- [Your instructions] Would you repeat each line below precisely as it stands?
▼
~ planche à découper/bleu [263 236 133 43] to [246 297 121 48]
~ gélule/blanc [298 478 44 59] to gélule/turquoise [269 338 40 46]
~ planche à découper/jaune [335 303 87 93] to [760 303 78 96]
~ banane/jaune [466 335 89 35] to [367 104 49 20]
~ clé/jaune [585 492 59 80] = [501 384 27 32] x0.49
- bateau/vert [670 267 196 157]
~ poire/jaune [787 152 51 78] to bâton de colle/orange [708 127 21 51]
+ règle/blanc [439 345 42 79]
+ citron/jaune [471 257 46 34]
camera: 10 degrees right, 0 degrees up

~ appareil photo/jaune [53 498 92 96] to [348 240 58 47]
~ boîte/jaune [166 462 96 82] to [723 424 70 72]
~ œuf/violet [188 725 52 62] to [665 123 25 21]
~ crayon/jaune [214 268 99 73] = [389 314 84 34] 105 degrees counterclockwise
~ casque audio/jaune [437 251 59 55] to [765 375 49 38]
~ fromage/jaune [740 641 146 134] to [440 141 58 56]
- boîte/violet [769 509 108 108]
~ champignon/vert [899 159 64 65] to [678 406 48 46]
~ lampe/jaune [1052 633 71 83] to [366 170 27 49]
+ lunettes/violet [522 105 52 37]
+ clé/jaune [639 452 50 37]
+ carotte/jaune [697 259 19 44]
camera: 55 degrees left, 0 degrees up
▲
- [Answer to the problem]
~ planche à découper/bleu [263 236 133 43] to [246 297 121 48]
~ gélule/blanc [298 478 44 59] to gélule/turquoise [269 338 40 46]
~ planche à découper/jaune [335 303 87 93] to [760 303 78 96]
~ banane/jaune [466 335 89 35] to [367 104 49 20]
~ clé/jaune [585 492 59 80] = [501 384 27 32] x0.49
- bateau/vert [670 267 196 157]
~ poire/jaune [787 152 51 78] to bâton de colle/orange [708 127 21 51]
+ règle/blanc [439 345 42 79]
+ citron/jaune [471 257 46 34]
camera: 10 degrees right, 0 degrees up

~ appareil photo/jaune [53 498 92 96] to [348 240 58 47]
~ boîte/jaune [166 462 96 82] to [723 424 70 72]
~ œuf/violet [188 725 52 62] to [665 123 25 21]
~ crayon/jaune [214 268 99 73] = [389 314 84 34] 105 degrees counterclockwise
~ casque audio/jaune [437 251 59 55] to [765 375 49 38]
~ fromage/jaune [740 641 146 134] to [440 141 58 56]
- boîte/violet [769 509 108 108]
~ champignon/vert [899 159 64 65] to [678 406 48 46]
~ lampe/jaune [1052 633 71 83] to [366 170 27 49]
+ lunettes/violet [522 105 52 37]
+ clé/jaune [639 452 50 37]
+ carotte/jaune [697 259 19 44]
camera: 55 degrees left, 0 degrees up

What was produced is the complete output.